### Problem
Among the entries below, only the lines starting at the one with "yellow bottle (2nd" and ending at the one with "- → red drum (2nd from left) top centre", both included, are to be printed exactly.

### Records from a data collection
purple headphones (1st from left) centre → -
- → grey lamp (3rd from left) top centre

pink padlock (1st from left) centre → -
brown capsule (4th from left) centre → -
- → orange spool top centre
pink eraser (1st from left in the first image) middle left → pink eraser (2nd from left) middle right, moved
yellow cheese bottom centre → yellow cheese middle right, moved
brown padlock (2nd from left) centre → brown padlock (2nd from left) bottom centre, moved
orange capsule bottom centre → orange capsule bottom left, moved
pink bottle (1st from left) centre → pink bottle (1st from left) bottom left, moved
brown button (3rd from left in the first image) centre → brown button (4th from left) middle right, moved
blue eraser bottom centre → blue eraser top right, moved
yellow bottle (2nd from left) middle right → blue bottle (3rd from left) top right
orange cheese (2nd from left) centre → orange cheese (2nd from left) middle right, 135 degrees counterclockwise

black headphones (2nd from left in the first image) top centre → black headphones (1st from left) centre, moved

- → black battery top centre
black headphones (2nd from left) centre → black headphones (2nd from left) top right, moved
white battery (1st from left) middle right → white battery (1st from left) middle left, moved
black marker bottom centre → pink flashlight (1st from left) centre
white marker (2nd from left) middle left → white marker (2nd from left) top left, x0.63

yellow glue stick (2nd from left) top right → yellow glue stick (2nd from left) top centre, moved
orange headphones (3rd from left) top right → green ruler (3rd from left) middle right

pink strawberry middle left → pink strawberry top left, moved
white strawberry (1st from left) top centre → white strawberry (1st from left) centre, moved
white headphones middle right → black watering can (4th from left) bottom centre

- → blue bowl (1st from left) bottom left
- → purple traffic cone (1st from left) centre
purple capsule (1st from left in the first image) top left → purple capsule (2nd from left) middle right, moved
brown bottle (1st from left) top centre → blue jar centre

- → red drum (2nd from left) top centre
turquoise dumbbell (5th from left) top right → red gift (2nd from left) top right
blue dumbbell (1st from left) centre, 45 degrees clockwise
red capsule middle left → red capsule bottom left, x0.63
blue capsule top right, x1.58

### Answer for the task
yellow bottle (2nd from left) middle right → blue bottle (3rd from left) top right
orange cheese (2nd from left) centre → orange cheese (2nd from left) middle right, 135 degrees counterclockwise

black headphones (2nd from left in the first image) top centre → black headphones (1st from left) centre, moved

- → black battery top centre
black headphones (2nd from left) centre → black headphones (2nd from left) top right, moved
white battery (1st from left) middle right → white battery (1st from left) middle left, moved
black marker bottom centre → pink flashlight (1st from left) centre
white marker (2nd from left) middle left → white marker (2nd from left) top left, x0.63

yellow glue stick (2nd from left) top right → yellow glue stick (2nd from left) top centre, moved
orange headphones (3rd from left) top right → green ruler (3rd from left) middle right

pink strawberry middle left → pink strawberry top left, moved
white strawberry (1st from left) top centre → white strawberry (1st from left) centre, moved
white headphones middle right → black watering can (4th from left) bottom centre

- → blue bowl (1st from left) bottom left
- → purple traffic cone (1st from left) centre
purple capsule (1st from left in the first image) top left → purple capsule (2nd from left) middle right, moved
brown bottle (1st from left) top centre → blue jar centre

- → red drum (2nd from left) top centre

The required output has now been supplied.